··· PROVIDED MATERIAL
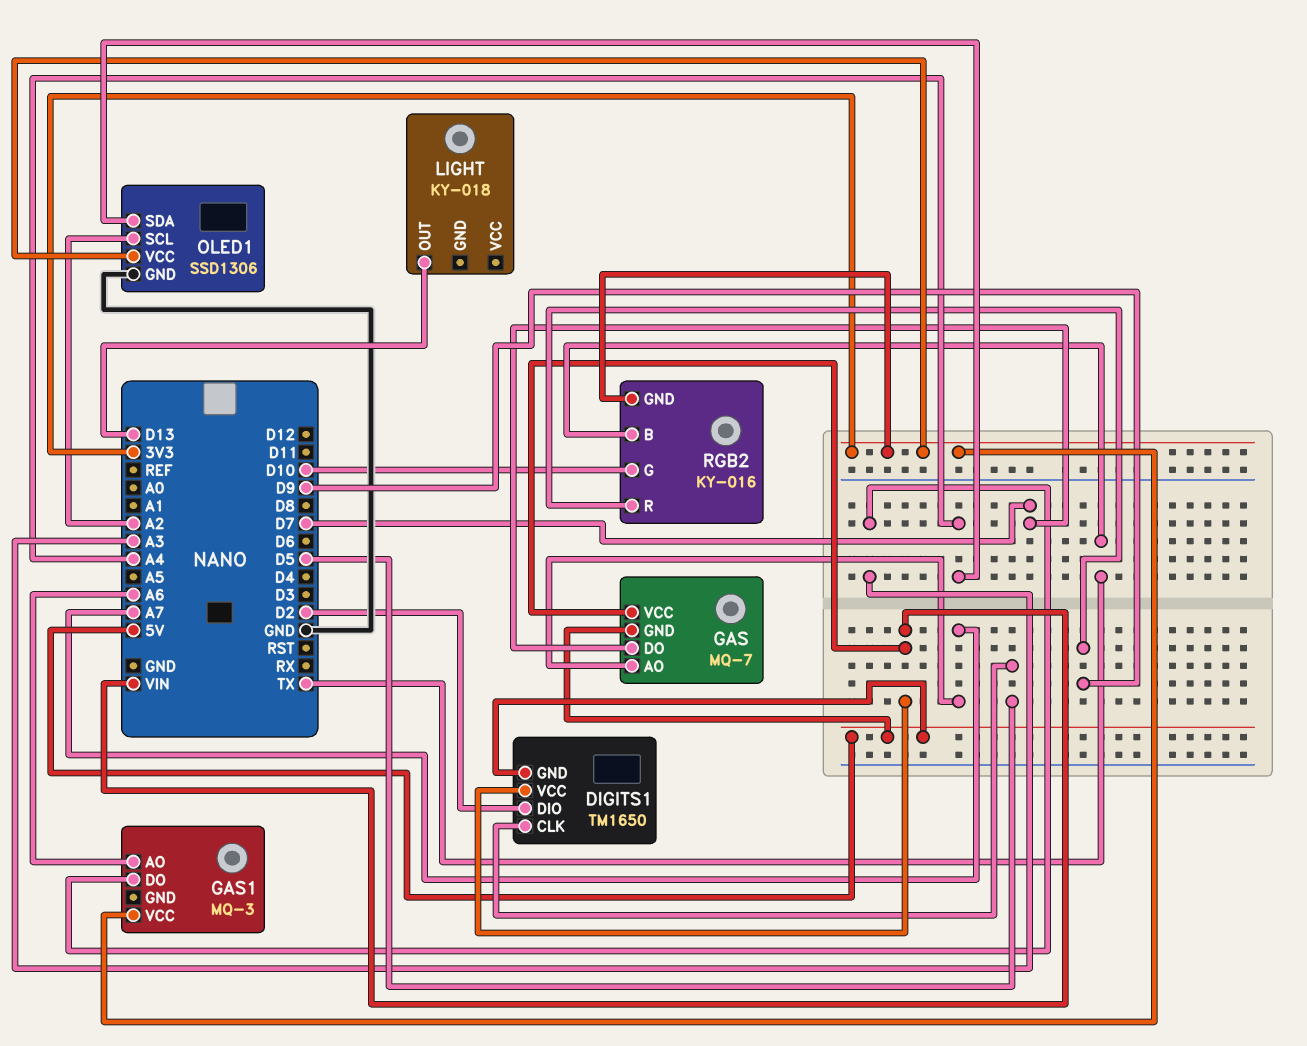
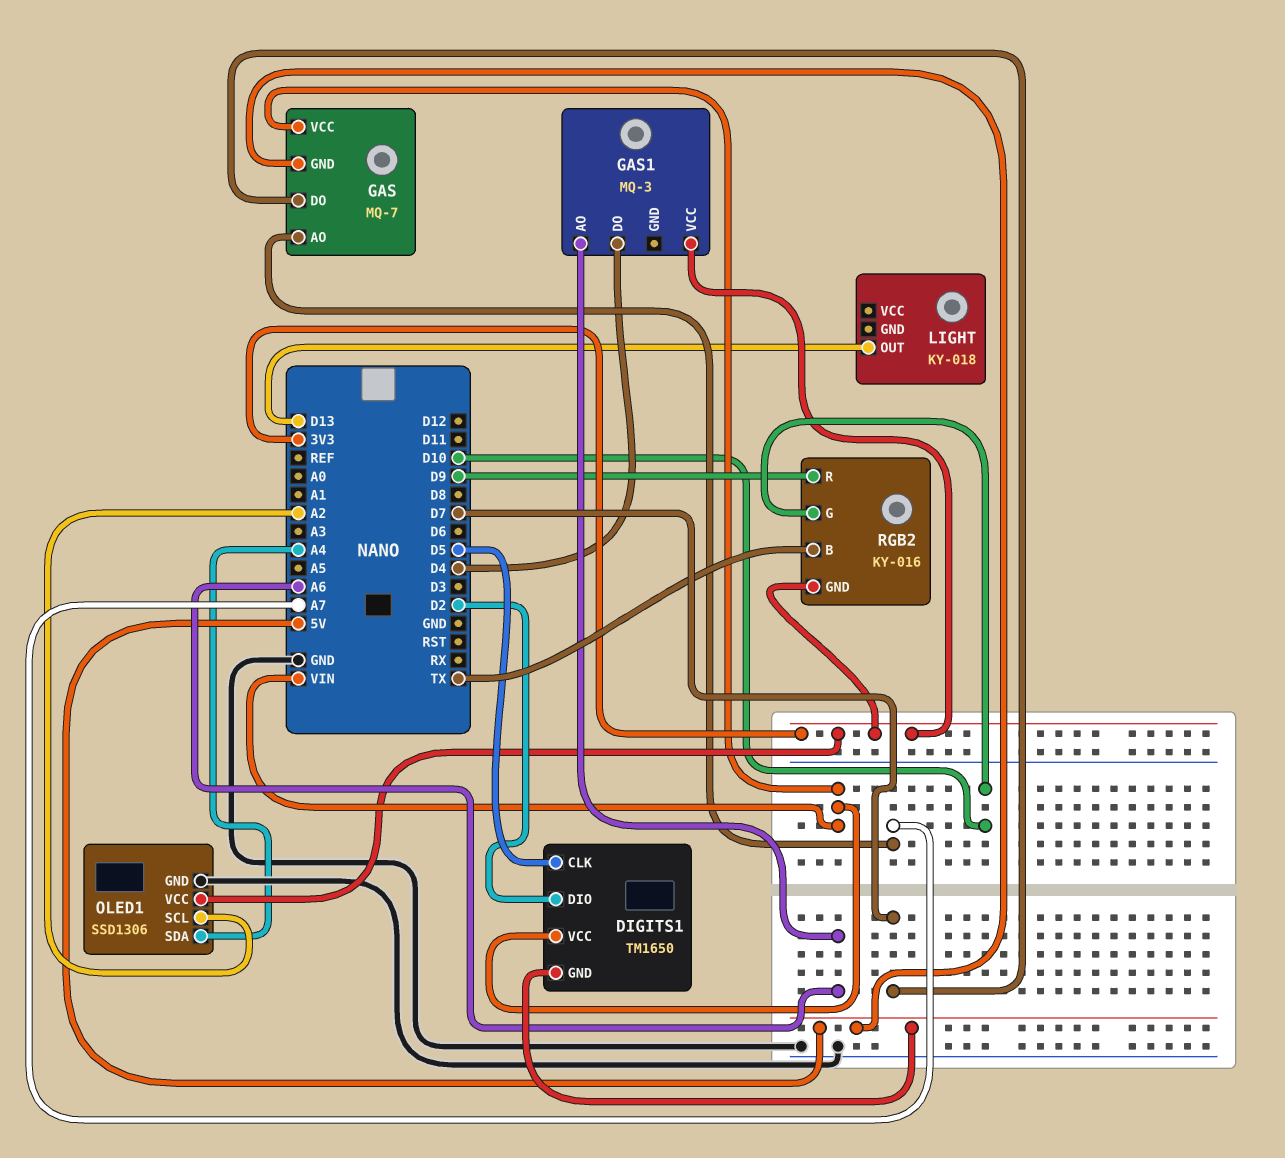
GAS1 pin DO: A3 -> D4

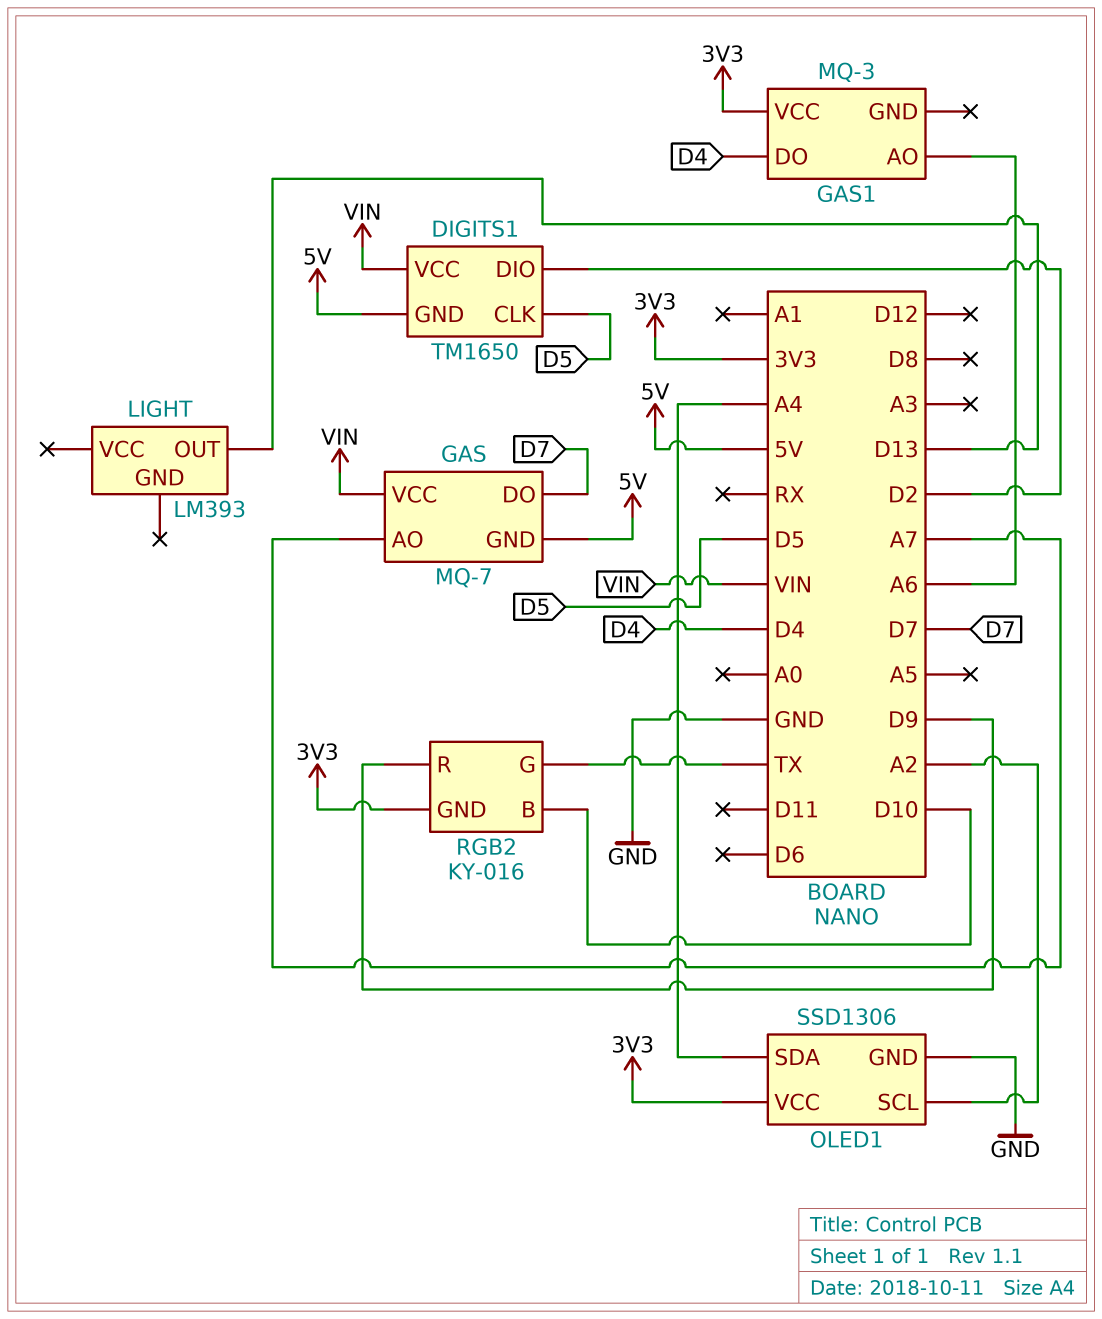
LIGHT: KY-018 -> LM393
RGB2 pin B: TX -> D10
RGB2 pin G: D10 -> TX

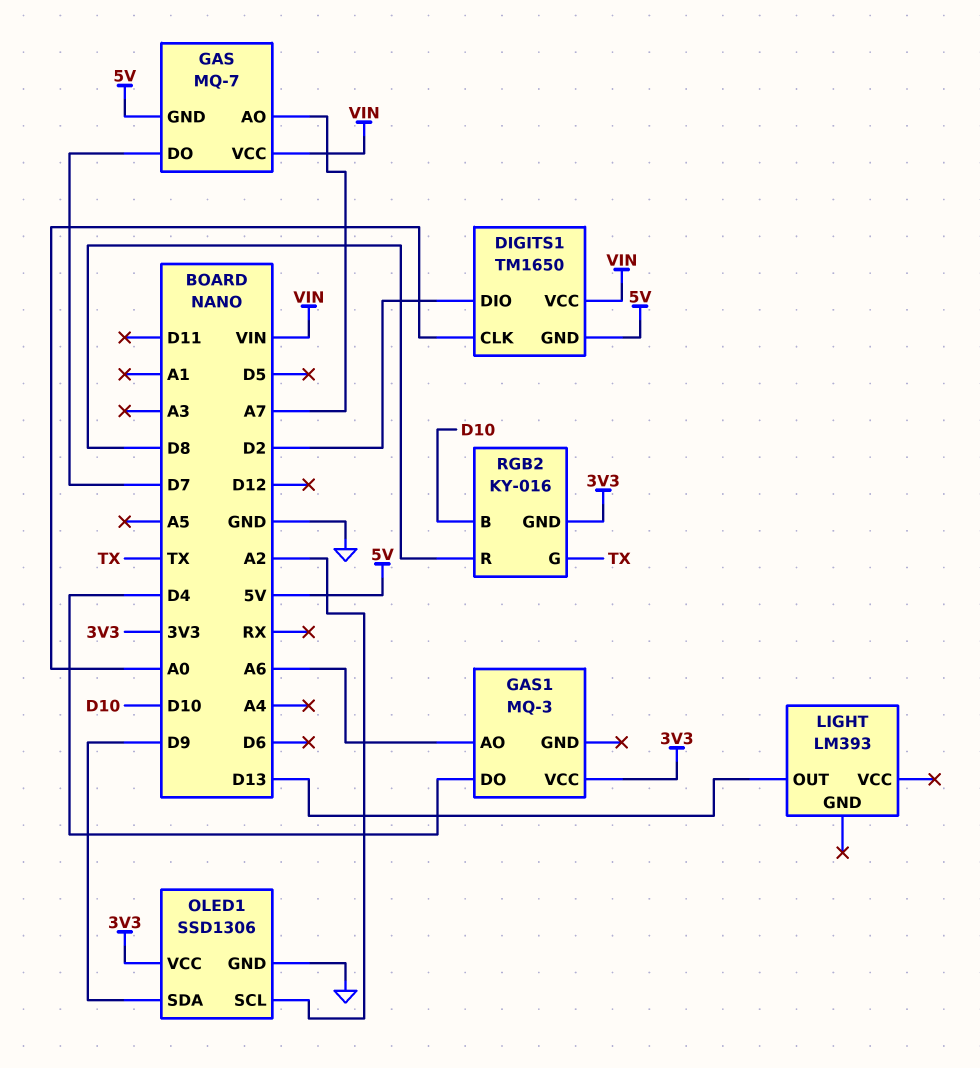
DIGITS1 pin CLK: D5 -> A0
OLED1 pin SDA: A4 -> D9
RGB2 pin R: D9 -> D8

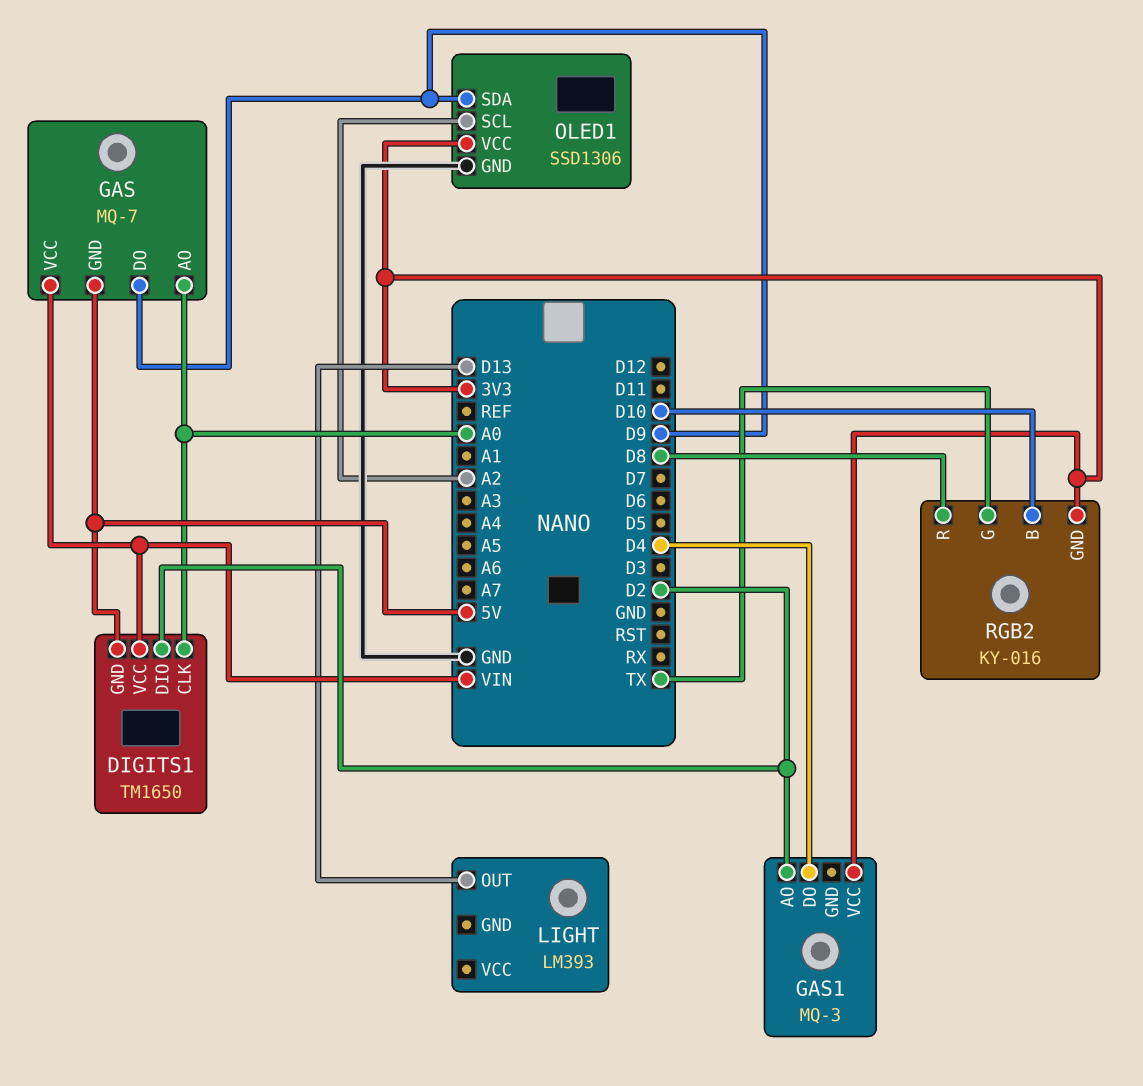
GAS pin AO: A7 -> A0
GAS pin DO: D7 -> D9
GAS1 pin AO: A6 -> D2

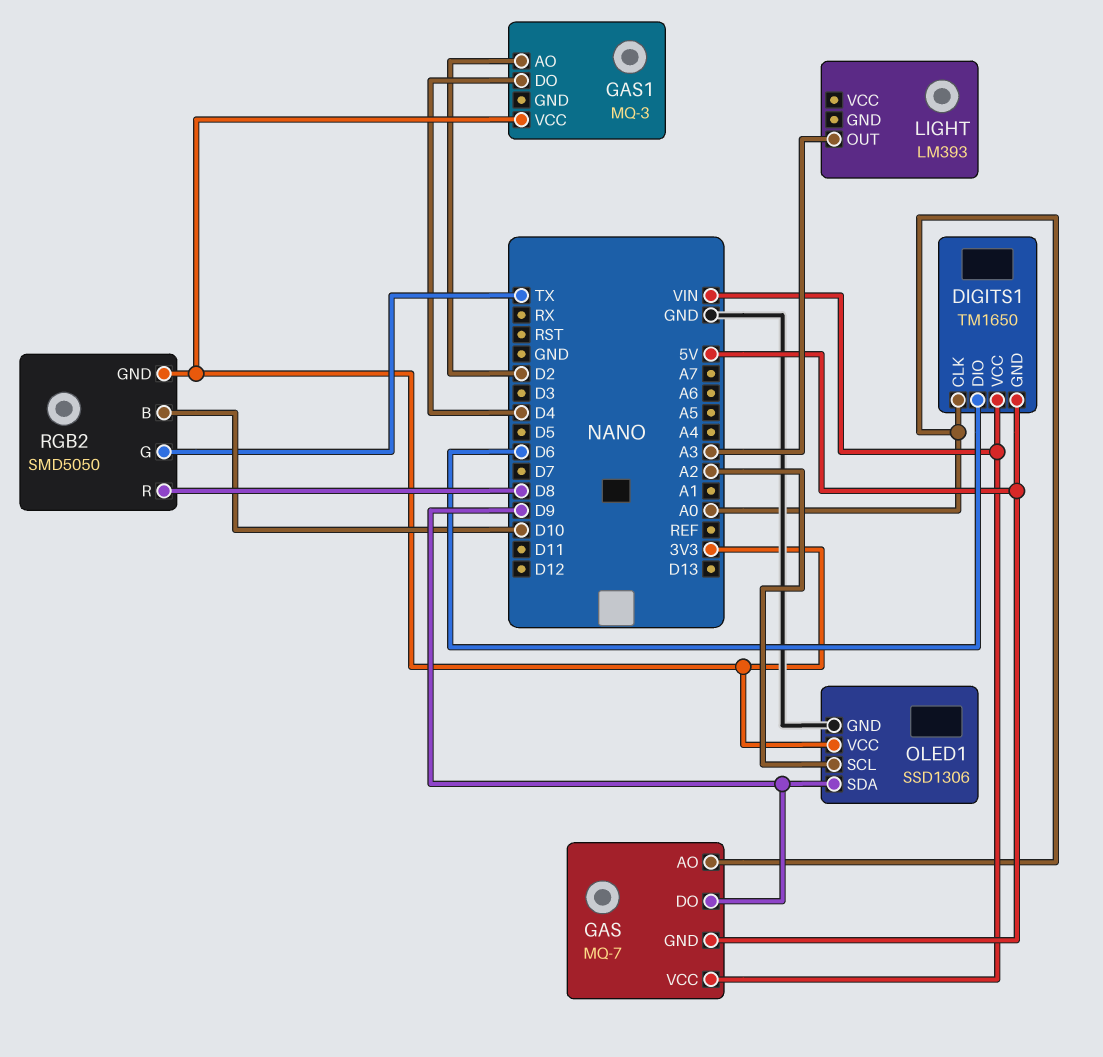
DIGITS1 pin DIO: D2 -> D6
LIGHT pin OUT: D13 -> A3
RGB2: KY-016 -> SMD5050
······
§ **ACTIVITY**: Every entry above needs to be duplicated precisely, and none of the pictures should appear.

§ **TASK SOLUTION**:
GAS1 pin DO: A3 -> D4

LIGHT: KY-018 -> LM393
RGB2 pin B: TX -> D10
RGB2 pin G: D10 -> TX

DIGITS1 pin CLK: D5 -> A0
OLED1 pin SDA: A4 -> D9
RGB2 pin R: D9 -> D8

GAS pin AO: A7 -> A0
GAS pin DO: D7 -> D9
GAS1 pin AO: A6 -> D2

DIGITS1 pin DIO: D2 -> D6
LIGHT pin OUT: D13 -> A3
RGB2: KY-016 -> SMD5050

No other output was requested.